* _Task directions_: Begin your copy at the line with "(532, 142) = (596, 266): orange" in the records below and end it at the line with "(734, 278) = (485, 315): white", restating each line word for word; omit the pictures.

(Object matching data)
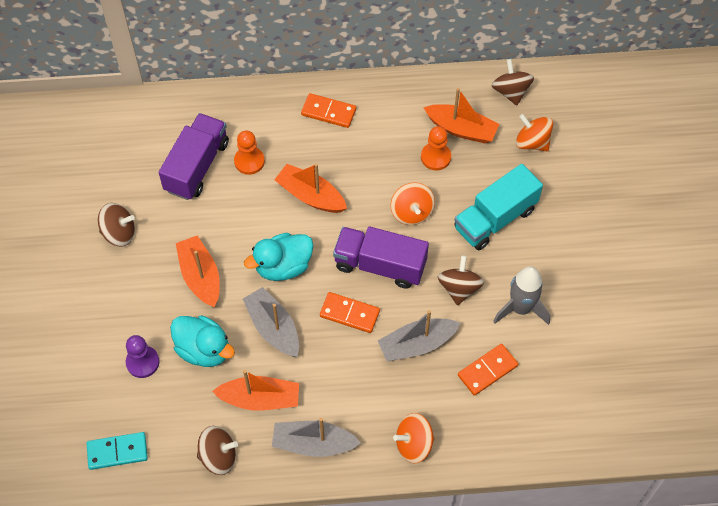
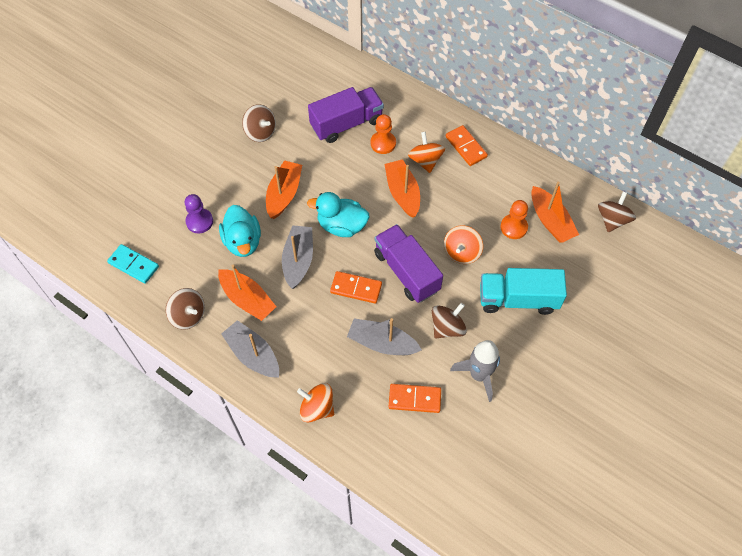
camera: 40 degrees right, 0 degrees up
(349, 314) = (356, 288): orange domino -> orange domino turned 45 degrees counterclockwise
(532, 142) = (596, 266): orange spinning top -> orange spinning top (425, 161)

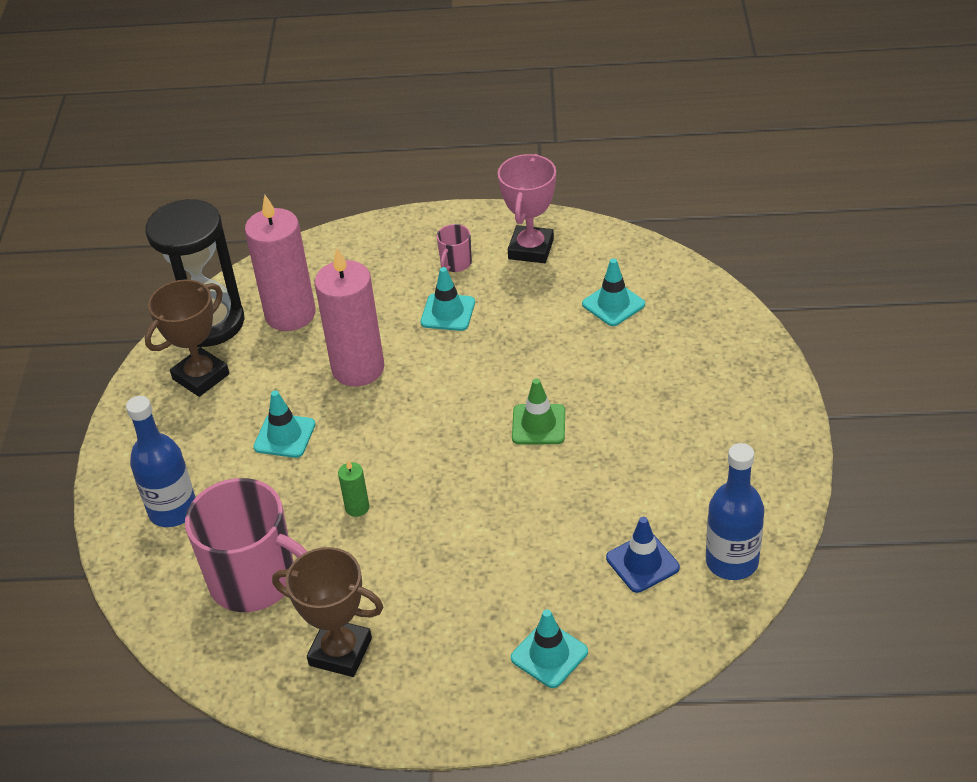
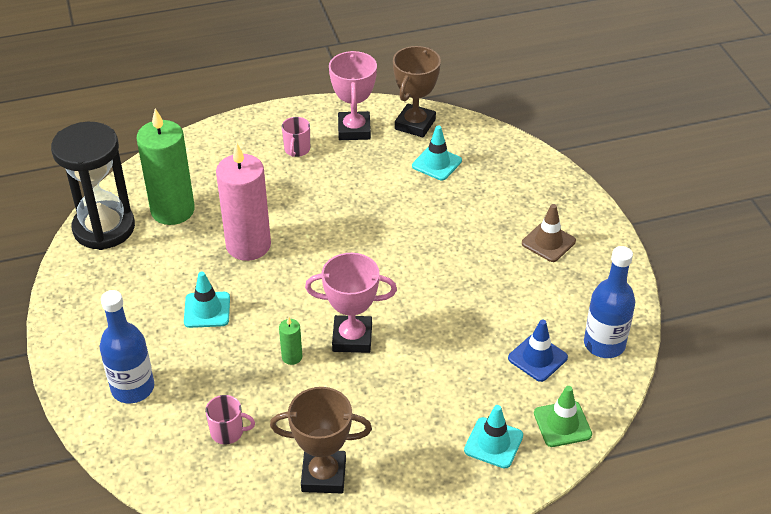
camera: 20 degrees left, 0 degrees up
(201, 376) = (114, 273): brown trophy -> brown trophy (415, 124)
(255, 580) = (228, 432): pink mug -> pink mug, size x0.43
(290, 314) = (172, 210): pink candle -> green candle
(433, 498) = (352, 338): none -> pink trophy
(448, 312) = (306, 189): turquoise traffic cone -> none
(538, 425) = (414, 266): green traffic cone -> green traffic cone (562, 424)
(712, 423) = (548, 242): none -> brown traffic cone

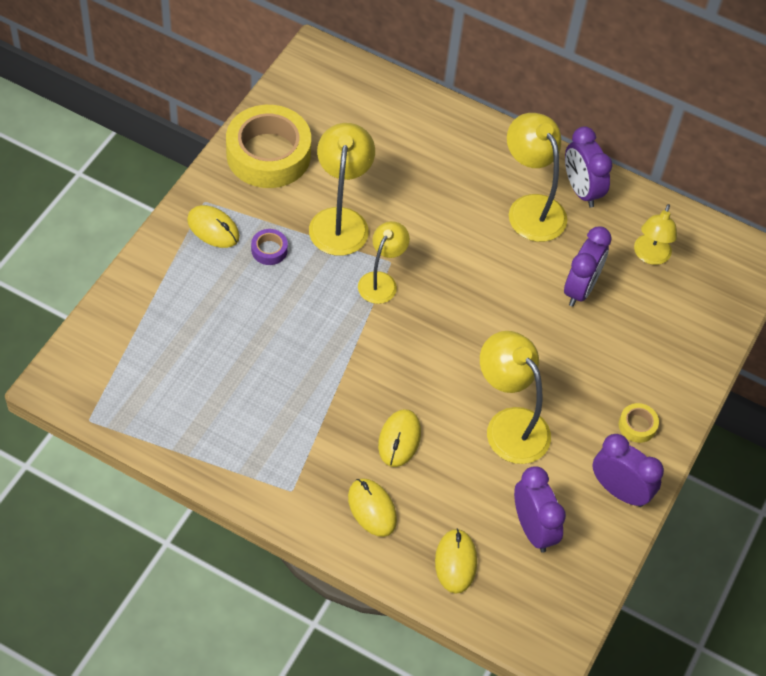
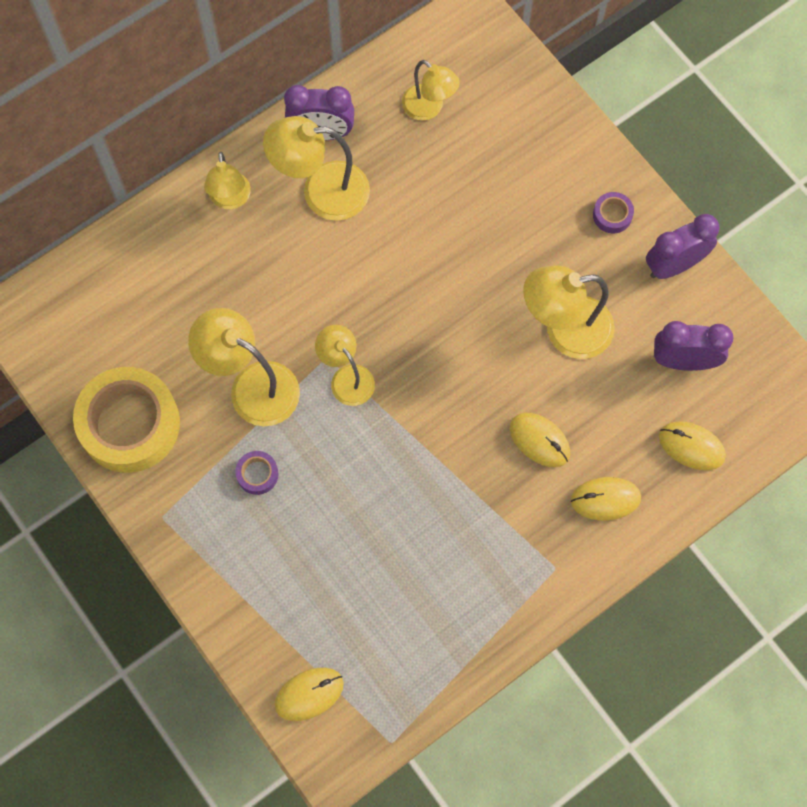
camera: 60 degrees left, 15 degrees up
(213, 229) = (203, 521): yellow mouse -> yellow mouse (309, 694)
(488, 151) = (230, 199): none -> yellow lamp
(580, 289) = (439, 191): purple clock -> none
(637, 425) = (612, 215): yellow tape -> purple tape

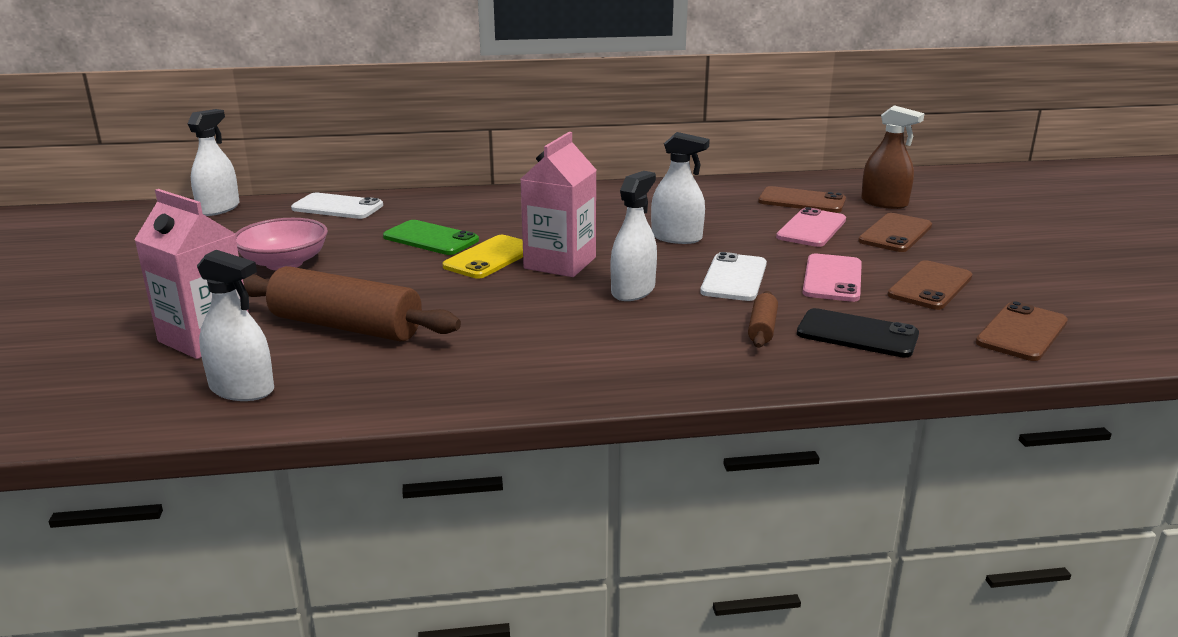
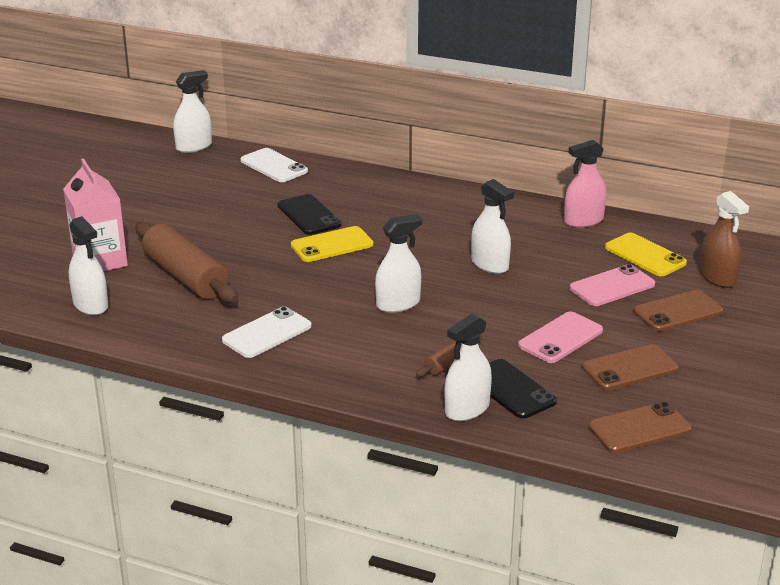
camera: 30 degrees right, 5 degrees up
(284, 263) = (194, 211): pink bowl -> none
(431, 238) = (309, 215): green phone -> black phone
(560, 263) = (375, 264): pink carton -> none
(711, 188) = (583, 221): none -> pink spray bottle
(734, 278) = (485, 315): white phone -> white phone (267, 333)
(801, 201) = (645, 255): brown phone -> yellow phone
(844, 365) = (467, 409): none -> white spray bottle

* _Answer_:
(532, 142) = (596, 266): orange spinning top -> orange spinning top (425, 161)

camera: 20 degrees left, 0 degrees up
(201, 376) = (114, 273): brown trophy -> brown trophy (415, 124)
(255, 580) = (228, 432): pink mug -> pink mug, size x0.43
(290, 314) = (172, 210): pink candle -> green candle
(433, 498) = (352, 338): none -> pink trophy
(448, 312) = (306, 189): turquoise traffic cone -> none
(538, 425) = (414, 266): green traffic cone -> green traffic cone (562, 424)
(712, 423) = (548, 242): none -> brown traffic cone

camera: 60 degrees left, 15 degrees up
(213, 229) = (203, 521): yellow mouse -> yellow mouse (309, 694)
(488, 151) = (230, 199): none -> yellow lamp
(580, 289) = (439, 191): purple clock -> none
(637, 425) = (612, 215): yellow tape -> purple tape

camera: 30 degrees right, 5 degrees up
(284, 263) = (194, 211): pink bowl -> none
(431, 238) = (309, 215): green phone -> black phone
(560, 263) = (375, 264): pink carton -> none
(711, 188) = (583, 221): none -> pink spray bottle
(734, 278) = (485, 315): white phone -> white phone (267, 333)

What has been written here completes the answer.